* The data *
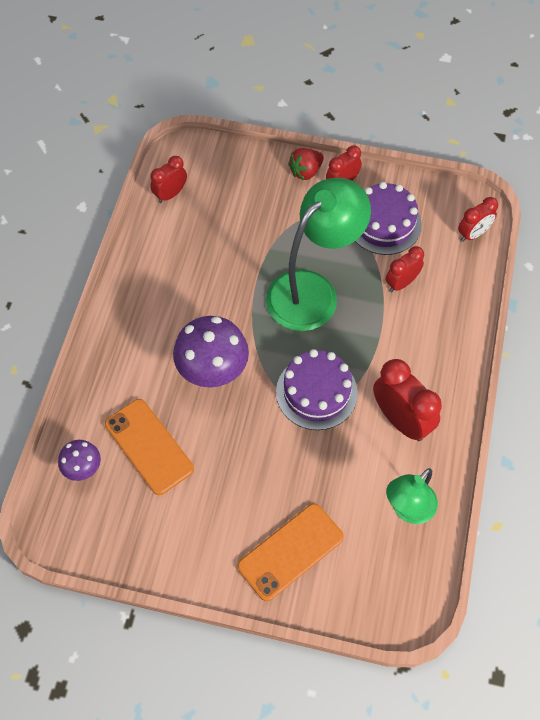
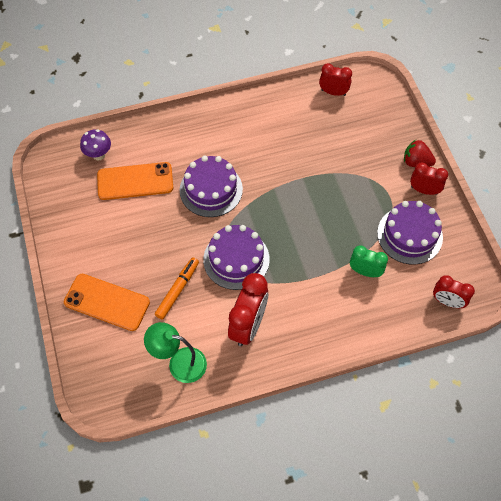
camera: 60 degrees right, 0 degrees up
(149, 446) = (135, 181): orange phone -> orange phone turned 60 degrees clockwise
(213, 373) = (211, 189): purple mushroom -> purple cake
(312, 290) = (317, 216): green lamp -> none
(319, 469) = (177, 290): none -> orange marker
(401, 283) = (365, 271): red clock -> green clock

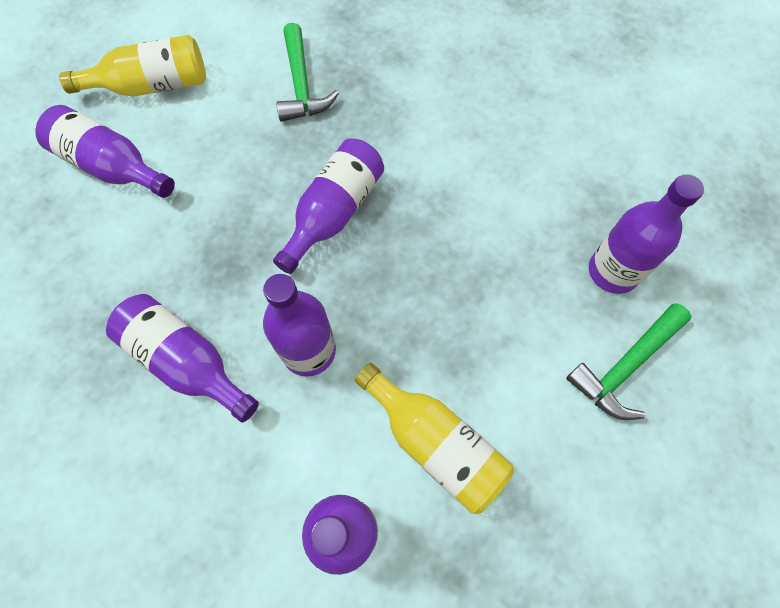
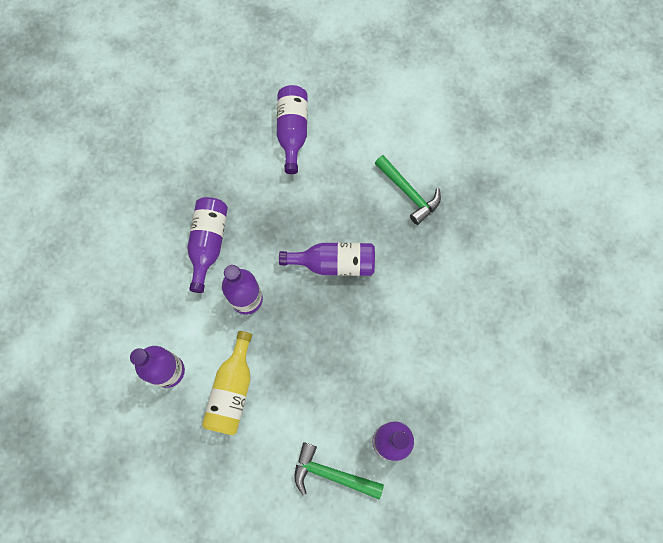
camera: 60 degrees right, 5 degrees up
(152, 86) = (355, 115): yellow bottle -> none
(301, 85) = (408, 193): green hammer -> green hammer turned 90 degrees counterclockwise

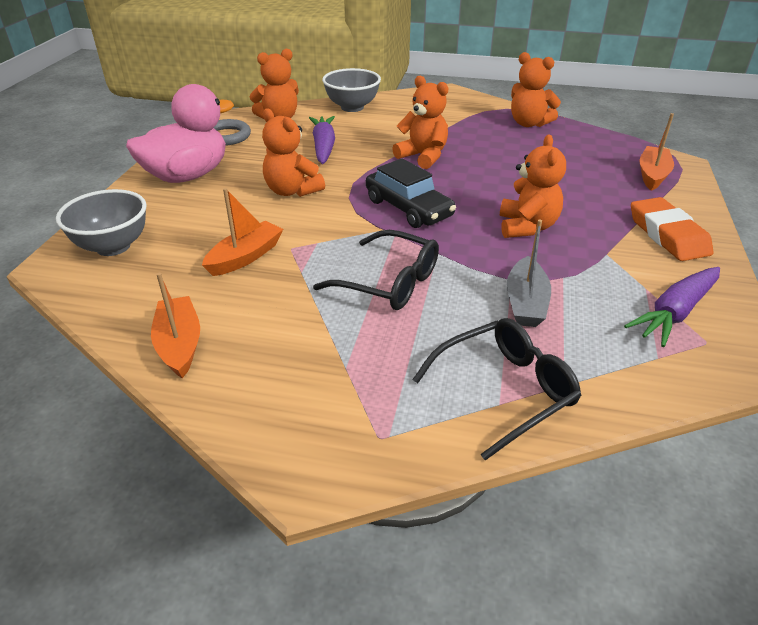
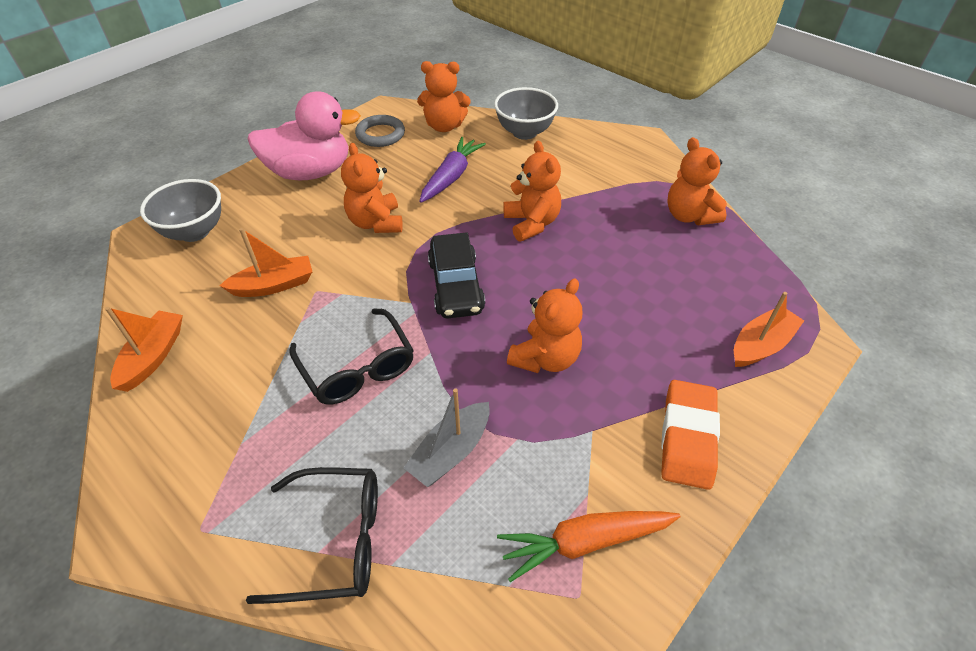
camera: 30 degrees right, 10 degrees up
(675, 313) = (584, 542): purple carrot -> orange carrot

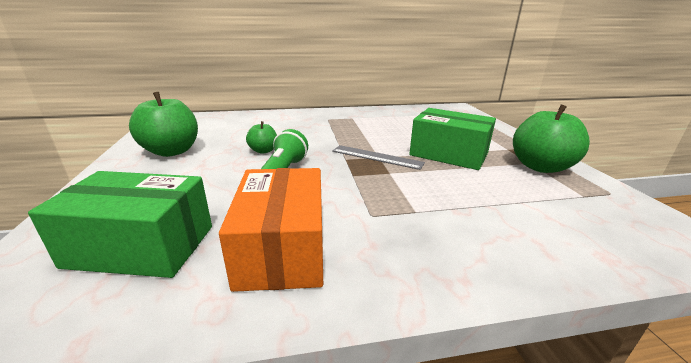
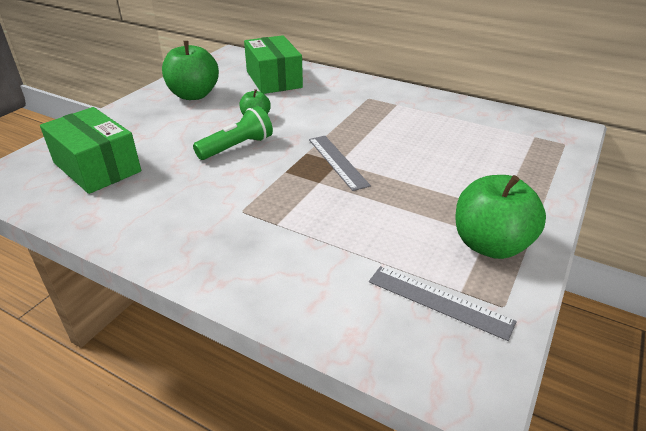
camera: 40 degrees right, 10 degrees up
(282, 248) = (157, 205): orange box -> none
(448, 154) = (415, 187): green box -> green box (273, 79)
(588, 207) = (439, 301): none -> grey ruler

* What the exercise asks *
Copy down every line of the entries containing the word "right".

* Response to the task *
camera: 60 degrees right, 0 degrees up
camera: 60 degrees right, 5 degrees up
camera: 30 degrees right, 10 degrees up
camera: 40 degrees right, 10 degrees up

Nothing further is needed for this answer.